▶ [Task directions]:
Repeat each record below exactly, dropping the pictures.

[Stored entries]
_ _ _ _ _
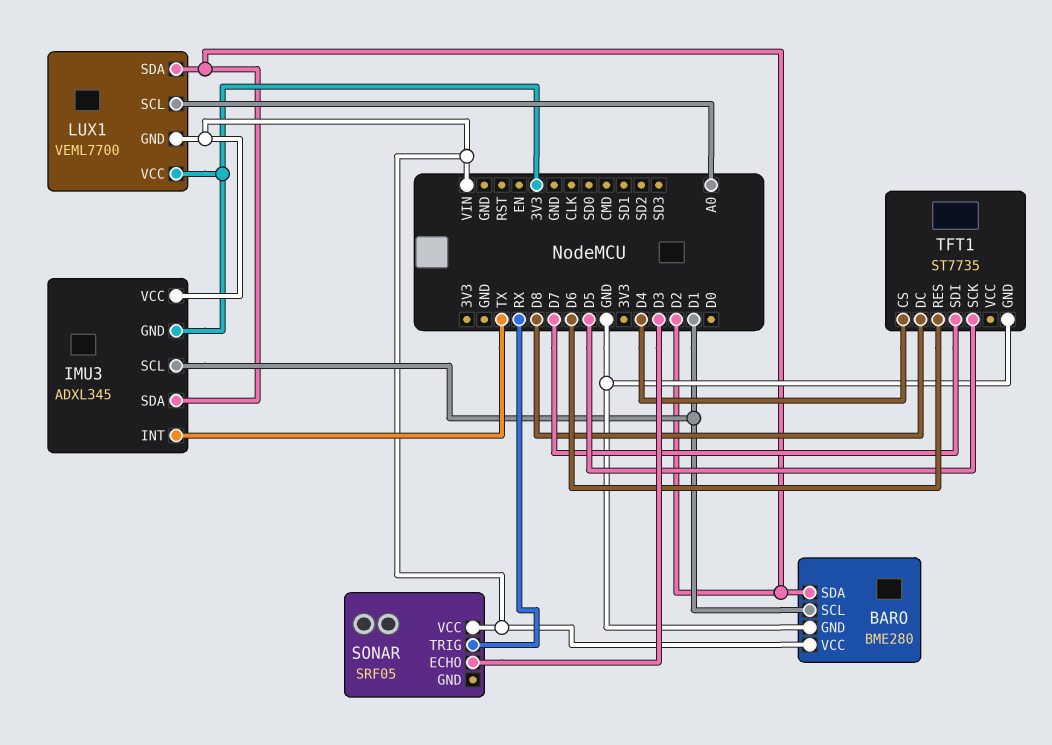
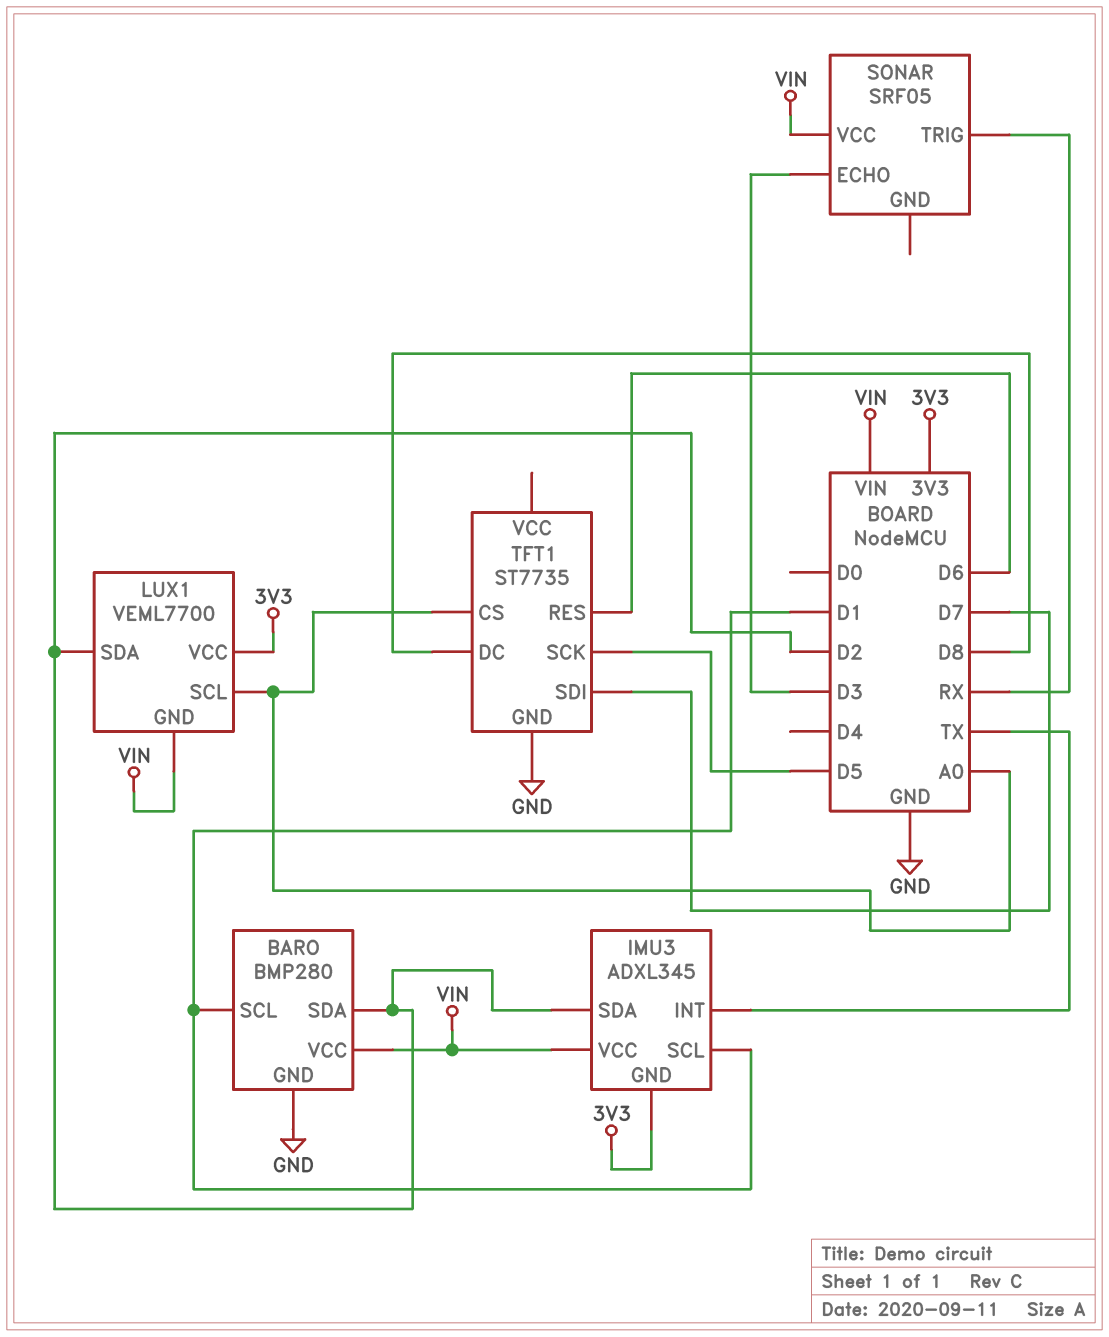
BARO: BME280 -> BMP280
TFT1 pin CS: D4 -> A0

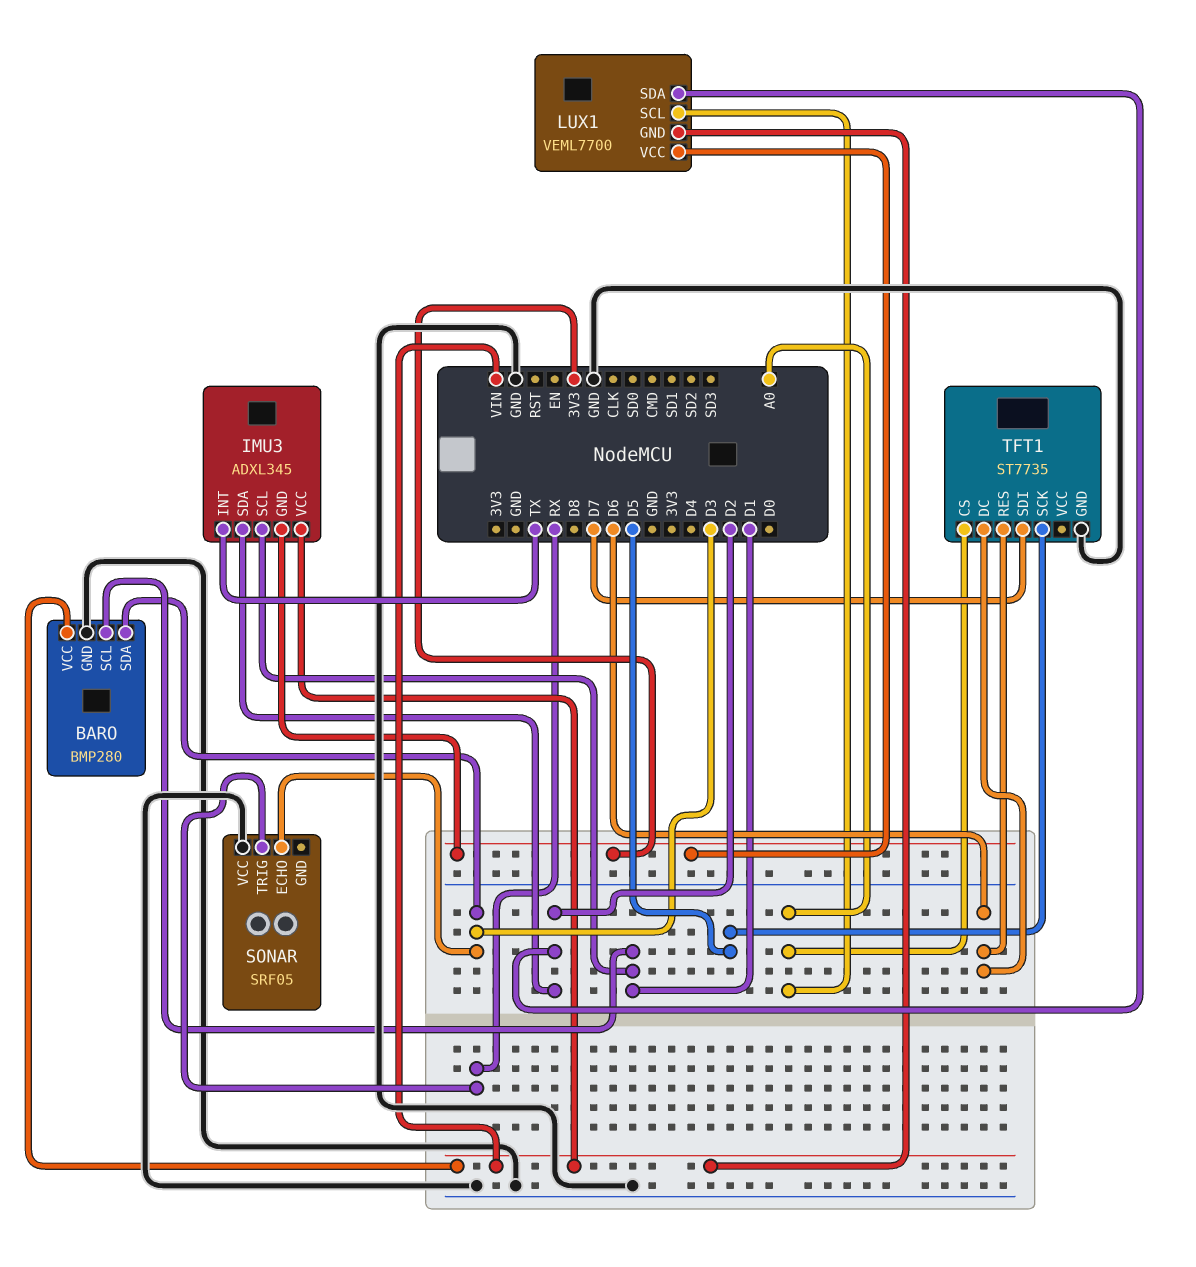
BARO pin SDA: D2 -> D3
SONAR pin VCC: VIN -> GND
TFT1 pin DC: D8 -> D6

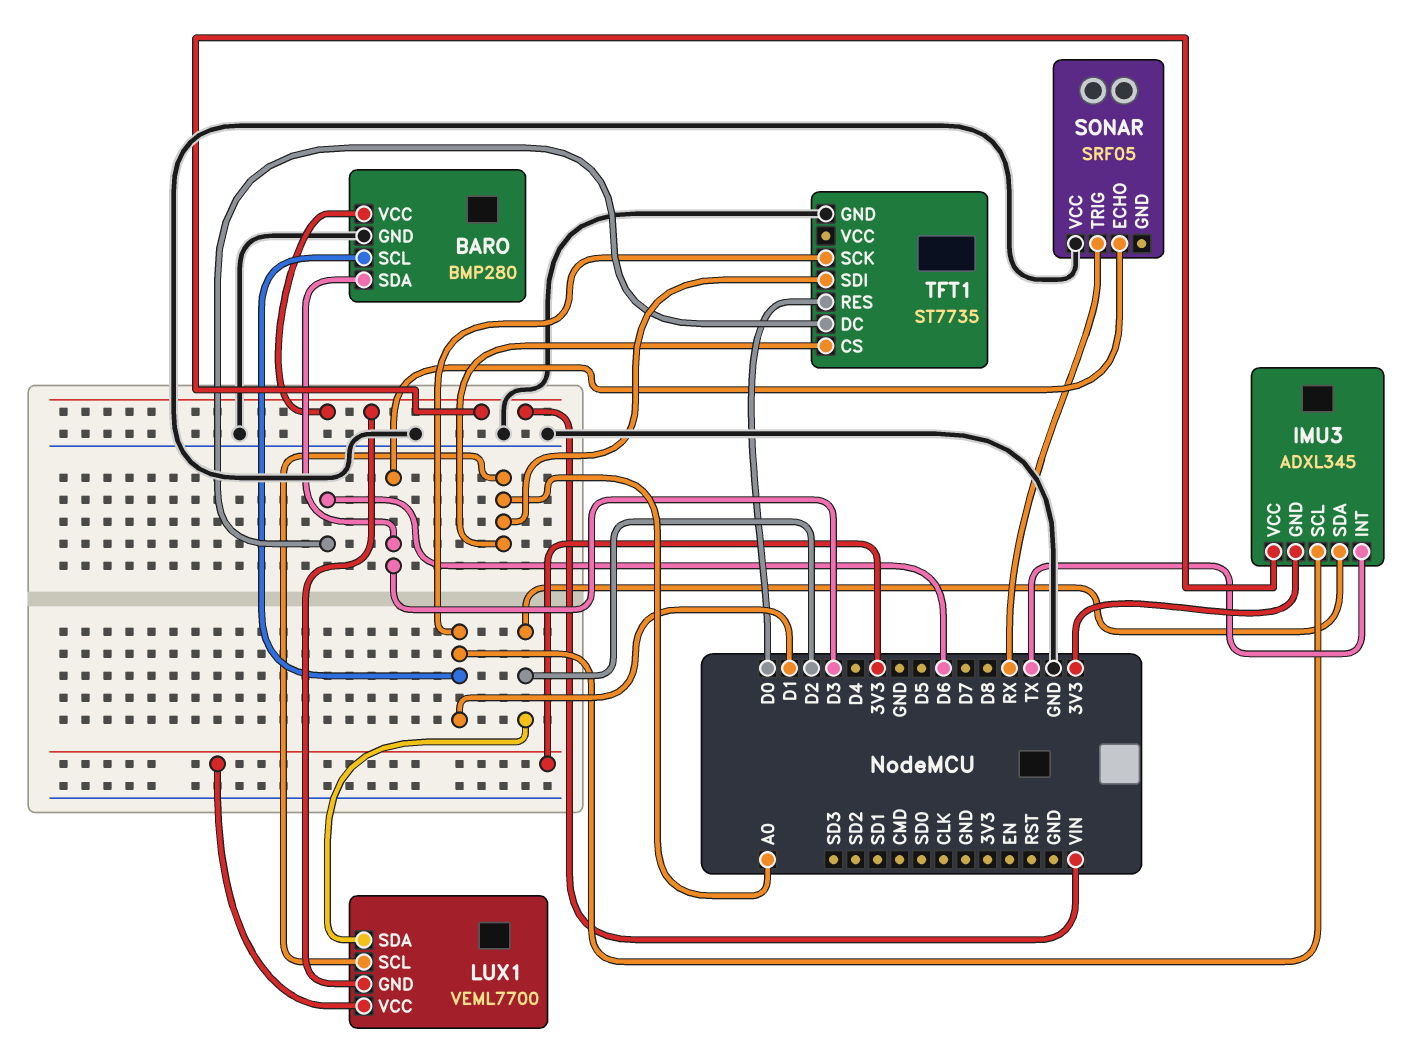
TFT1 pin RES: D6 -> D0
TFT1 pin SCK: D5 -> D1
TFT1 pin SDI: D7 -> A0

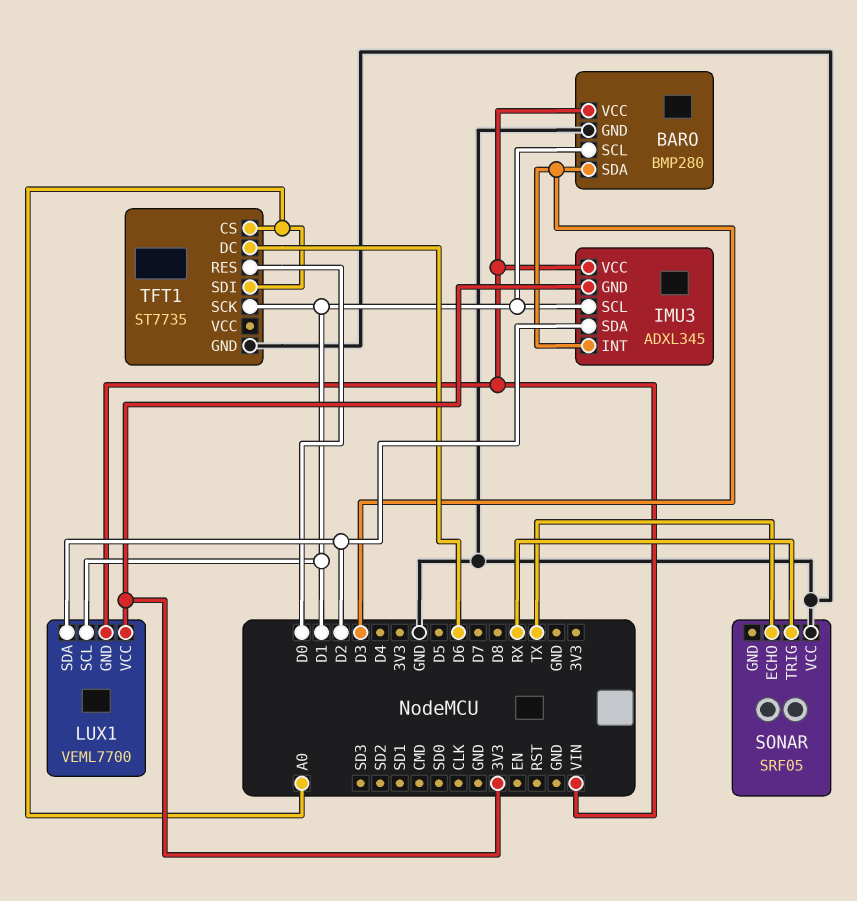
IMU3 pin INT: TX -> D3
LUX1 pin SCL: A0 -> D1
SONAR pin ECHO: D3 -> TX

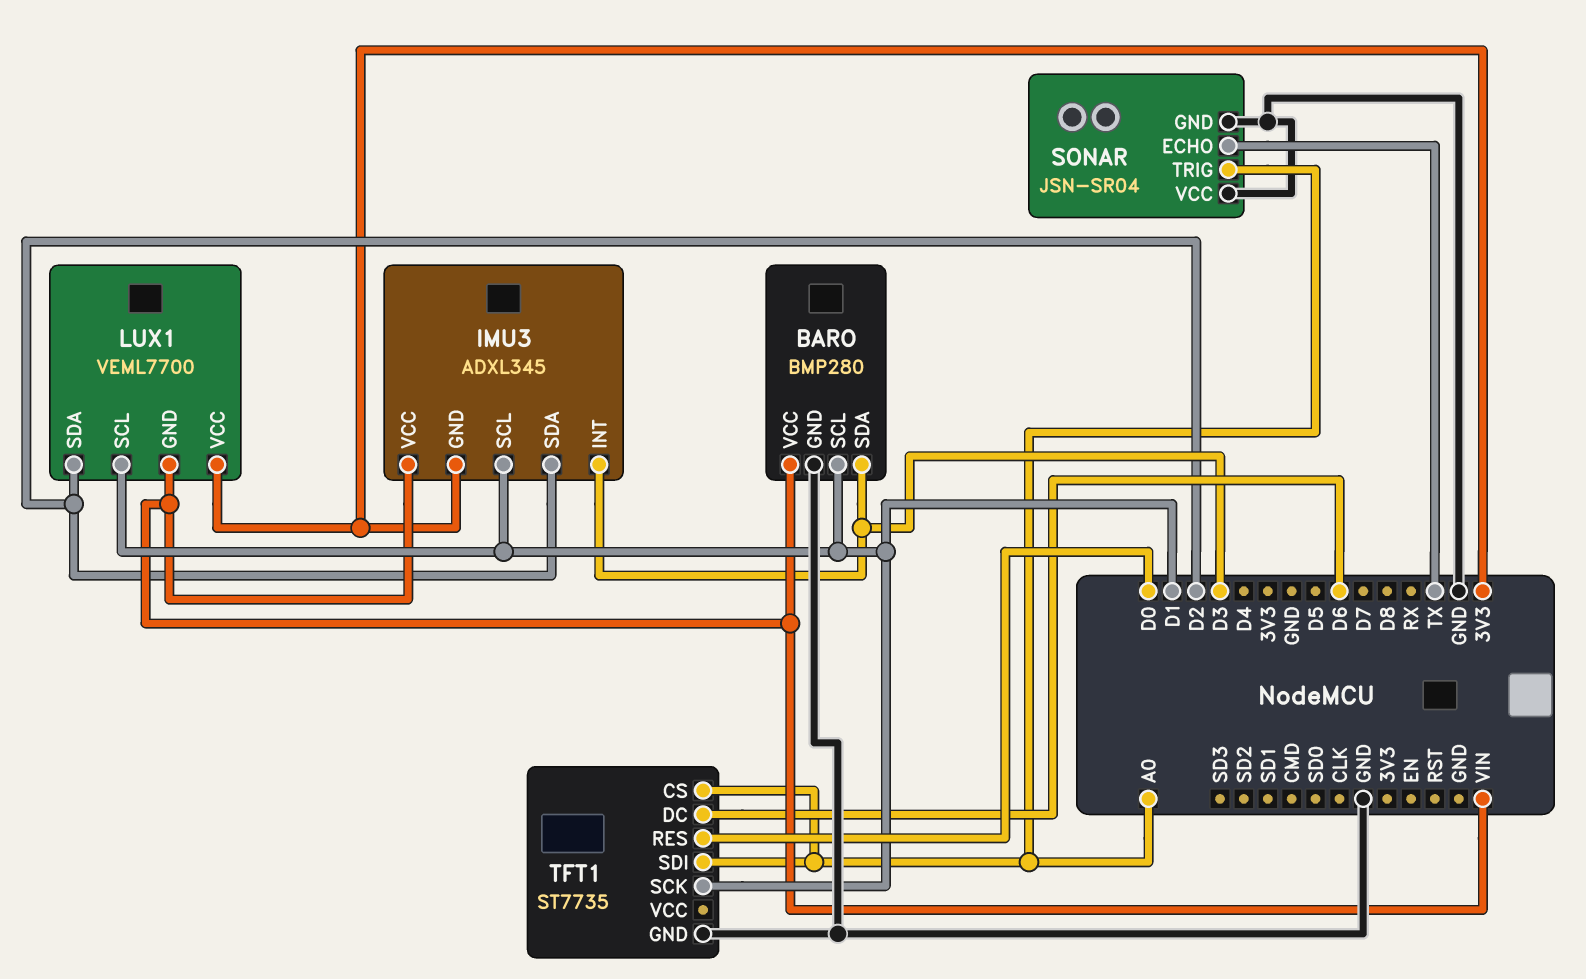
SONAR: SRF05 -> JSN-SR04
SONAR pin GND: none -> GND
SONAR pin TRIG: RX -> A0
_ _ _ _ _
▶ [Response area]:
BARO: BME280 -> BMP280
TFT1 pin CS: D4 -> A0

BARO pin SDA: D2 -> D3
SONAR pin VCC: VIN -> GND
TFT1 pin DC: D8 -> D6

TFT1 pin RES: D6 -> D0
TFT1 pin SCK: D5 -> D1
TFT1 pin SDI: D7 -> A0

IMU3 pin INT: TX -> D3
LUX1 pin SCL: A0 -> D1
SONAR pin ECHO: D3 -> TX

SONAR: SRF05 -> JSN-SR04
SONAR pin GND: none -> GND
SONAR pin TRIG: RX -> A0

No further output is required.